▸ Recorded data:
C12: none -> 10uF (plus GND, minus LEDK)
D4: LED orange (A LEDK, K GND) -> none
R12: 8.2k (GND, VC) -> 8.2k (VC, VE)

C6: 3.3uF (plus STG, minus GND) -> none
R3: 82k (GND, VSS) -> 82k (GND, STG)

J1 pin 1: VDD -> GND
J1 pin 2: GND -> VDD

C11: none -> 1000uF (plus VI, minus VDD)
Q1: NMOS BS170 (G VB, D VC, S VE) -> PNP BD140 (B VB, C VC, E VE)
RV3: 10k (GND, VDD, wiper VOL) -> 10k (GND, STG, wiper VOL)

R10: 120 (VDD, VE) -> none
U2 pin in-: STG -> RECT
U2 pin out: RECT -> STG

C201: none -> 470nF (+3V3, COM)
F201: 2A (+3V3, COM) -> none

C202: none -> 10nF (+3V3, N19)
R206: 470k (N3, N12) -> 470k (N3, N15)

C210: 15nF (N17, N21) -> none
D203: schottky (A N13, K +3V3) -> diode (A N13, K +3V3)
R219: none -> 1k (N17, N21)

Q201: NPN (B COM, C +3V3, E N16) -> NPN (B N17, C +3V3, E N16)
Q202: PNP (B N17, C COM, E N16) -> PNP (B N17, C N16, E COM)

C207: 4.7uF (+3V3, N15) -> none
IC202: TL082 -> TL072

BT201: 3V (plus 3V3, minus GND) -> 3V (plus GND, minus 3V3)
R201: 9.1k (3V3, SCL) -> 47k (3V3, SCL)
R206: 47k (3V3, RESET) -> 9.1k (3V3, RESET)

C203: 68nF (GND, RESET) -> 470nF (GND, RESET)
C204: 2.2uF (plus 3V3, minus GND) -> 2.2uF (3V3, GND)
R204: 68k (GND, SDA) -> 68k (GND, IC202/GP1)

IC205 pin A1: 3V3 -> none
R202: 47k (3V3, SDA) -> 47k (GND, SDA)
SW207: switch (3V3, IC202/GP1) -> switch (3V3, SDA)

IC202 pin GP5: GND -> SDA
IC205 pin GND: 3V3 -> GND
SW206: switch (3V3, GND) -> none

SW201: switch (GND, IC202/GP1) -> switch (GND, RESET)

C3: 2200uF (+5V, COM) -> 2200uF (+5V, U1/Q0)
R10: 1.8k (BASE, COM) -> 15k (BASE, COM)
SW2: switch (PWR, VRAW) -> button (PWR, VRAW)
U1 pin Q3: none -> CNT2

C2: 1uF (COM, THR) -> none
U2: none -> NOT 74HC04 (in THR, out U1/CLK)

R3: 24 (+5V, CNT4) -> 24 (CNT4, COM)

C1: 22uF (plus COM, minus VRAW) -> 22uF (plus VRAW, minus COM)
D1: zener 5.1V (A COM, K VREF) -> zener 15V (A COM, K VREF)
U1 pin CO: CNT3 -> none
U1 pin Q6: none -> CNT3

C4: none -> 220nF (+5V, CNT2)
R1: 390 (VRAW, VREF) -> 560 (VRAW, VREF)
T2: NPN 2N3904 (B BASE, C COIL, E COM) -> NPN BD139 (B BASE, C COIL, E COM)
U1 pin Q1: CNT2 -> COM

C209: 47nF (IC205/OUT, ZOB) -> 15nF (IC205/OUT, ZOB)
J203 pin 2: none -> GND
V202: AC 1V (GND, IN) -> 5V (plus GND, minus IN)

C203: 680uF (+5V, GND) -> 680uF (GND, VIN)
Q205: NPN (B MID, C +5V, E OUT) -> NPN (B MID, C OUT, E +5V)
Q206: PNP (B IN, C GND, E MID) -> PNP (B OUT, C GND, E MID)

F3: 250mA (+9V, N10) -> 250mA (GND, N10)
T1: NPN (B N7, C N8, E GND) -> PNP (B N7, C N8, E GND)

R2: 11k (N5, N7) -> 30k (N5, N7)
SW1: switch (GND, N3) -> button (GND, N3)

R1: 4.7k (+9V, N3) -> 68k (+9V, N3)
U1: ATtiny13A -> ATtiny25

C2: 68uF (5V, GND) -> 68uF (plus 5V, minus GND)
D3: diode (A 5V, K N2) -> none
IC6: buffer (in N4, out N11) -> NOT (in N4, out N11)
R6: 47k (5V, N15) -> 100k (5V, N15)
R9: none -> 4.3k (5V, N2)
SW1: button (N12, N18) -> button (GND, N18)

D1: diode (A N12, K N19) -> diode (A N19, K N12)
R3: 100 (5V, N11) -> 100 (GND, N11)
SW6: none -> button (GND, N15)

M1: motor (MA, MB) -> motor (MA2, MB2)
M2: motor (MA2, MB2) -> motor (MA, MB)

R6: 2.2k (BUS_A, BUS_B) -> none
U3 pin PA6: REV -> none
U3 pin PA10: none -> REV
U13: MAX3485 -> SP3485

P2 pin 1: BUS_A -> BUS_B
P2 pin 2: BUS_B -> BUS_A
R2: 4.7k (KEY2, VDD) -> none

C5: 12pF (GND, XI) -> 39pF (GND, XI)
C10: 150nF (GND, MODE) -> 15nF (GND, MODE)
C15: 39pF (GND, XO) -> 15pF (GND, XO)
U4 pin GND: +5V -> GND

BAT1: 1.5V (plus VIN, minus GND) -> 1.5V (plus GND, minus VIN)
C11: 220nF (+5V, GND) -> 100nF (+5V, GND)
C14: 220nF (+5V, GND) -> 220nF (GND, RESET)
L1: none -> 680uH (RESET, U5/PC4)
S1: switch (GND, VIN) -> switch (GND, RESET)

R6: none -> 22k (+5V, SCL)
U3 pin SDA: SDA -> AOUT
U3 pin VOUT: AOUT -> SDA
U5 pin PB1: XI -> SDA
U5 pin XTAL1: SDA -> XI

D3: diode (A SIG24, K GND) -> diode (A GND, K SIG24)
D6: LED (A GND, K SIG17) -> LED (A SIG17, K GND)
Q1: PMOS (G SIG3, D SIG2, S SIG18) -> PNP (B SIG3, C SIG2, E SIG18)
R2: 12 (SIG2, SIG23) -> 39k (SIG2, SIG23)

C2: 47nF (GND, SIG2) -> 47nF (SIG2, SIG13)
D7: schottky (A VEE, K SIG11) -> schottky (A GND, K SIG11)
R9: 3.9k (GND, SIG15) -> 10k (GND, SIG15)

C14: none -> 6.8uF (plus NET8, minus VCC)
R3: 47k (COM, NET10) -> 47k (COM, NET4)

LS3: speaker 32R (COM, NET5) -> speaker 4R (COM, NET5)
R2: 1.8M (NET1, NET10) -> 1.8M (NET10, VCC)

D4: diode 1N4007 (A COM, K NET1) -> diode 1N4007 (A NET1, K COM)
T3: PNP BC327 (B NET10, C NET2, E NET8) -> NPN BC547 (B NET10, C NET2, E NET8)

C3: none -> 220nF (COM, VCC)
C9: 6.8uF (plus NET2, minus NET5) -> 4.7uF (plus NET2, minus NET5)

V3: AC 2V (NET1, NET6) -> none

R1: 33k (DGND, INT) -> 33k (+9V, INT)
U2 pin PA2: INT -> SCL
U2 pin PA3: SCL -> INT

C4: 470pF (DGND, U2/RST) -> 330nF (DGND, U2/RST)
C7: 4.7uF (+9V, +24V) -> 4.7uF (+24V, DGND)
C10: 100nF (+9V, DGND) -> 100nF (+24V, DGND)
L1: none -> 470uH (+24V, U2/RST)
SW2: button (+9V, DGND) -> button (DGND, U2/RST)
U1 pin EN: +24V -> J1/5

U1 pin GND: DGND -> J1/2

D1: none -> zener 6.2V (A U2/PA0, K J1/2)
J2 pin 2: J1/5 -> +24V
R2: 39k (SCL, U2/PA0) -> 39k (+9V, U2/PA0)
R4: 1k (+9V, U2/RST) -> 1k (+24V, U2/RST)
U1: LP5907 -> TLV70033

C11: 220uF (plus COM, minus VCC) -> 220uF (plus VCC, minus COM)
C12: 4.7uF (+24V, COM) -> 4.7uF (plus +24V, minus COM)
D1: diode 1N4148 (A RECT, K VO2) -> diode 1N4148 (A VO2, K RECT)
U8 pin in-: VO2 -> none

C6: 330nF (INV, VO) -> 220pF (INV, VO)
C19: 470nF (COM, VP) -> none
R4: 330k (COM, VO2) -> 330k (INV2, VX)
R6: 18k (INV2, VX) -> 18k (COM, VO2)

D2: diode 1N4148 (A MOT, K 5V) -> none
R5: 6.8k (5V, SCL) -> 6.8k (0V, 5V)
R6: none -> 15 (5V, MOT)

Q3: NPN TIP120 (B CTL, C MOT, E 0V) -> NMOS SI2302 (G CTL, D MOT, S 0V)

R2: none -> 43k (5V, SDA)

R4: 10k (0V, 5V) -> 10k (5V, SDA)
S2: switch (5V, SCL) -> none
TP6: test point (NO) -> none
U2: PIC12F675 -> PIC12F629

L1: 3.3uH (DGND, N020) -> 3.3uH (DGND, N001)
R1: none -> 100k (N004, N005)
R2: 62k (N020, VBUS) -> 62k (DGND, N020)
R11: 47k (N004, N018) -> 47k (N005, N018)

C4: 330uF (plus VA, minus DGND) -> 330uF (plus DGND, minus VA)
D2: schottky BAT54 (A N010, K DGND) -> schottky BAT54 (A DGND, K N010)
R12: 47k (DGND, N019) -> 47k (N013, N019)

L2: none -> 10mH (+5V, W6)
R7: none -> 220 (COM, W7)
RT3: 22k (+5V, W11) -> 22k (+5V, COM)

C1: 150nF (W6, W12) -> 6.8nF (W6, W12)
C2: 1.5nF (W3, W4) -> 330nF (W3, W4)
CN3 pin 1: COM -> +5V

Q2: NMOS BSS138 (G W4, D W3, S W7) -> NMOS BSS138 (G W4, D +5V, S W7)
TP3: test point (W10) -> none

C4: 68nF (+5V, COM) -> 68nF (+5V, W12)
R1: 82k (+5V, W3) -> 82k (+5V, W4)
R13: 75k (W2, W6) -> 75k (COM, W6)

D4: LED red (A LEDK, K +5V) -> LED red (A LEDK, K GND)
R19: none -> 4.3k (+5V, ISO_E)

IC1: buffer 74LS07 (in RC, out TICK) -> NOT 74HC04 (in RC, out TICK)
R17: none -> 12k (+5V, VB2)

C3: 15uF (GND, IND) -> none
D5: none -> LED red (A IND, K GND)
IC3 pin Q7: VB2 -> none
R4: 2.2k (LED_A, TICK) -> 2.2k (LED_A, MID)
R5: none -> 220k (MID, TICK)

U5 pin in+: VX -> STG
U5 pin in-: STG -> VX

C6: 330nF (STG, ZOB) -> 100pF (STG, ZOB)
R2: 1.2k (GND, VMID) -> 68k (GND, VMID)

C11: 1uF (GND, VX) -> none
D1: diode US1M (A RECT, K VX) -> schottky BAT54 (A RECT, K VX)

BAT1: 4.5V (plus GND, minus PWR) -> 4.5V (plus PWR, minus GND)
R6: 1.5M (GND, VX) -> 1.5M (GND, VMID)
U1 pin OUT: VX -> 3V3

▸ Task brief:
Once you have gone through the listing, state the number of lines holding the word "DGND" and nothing else.

▸ Response box:
11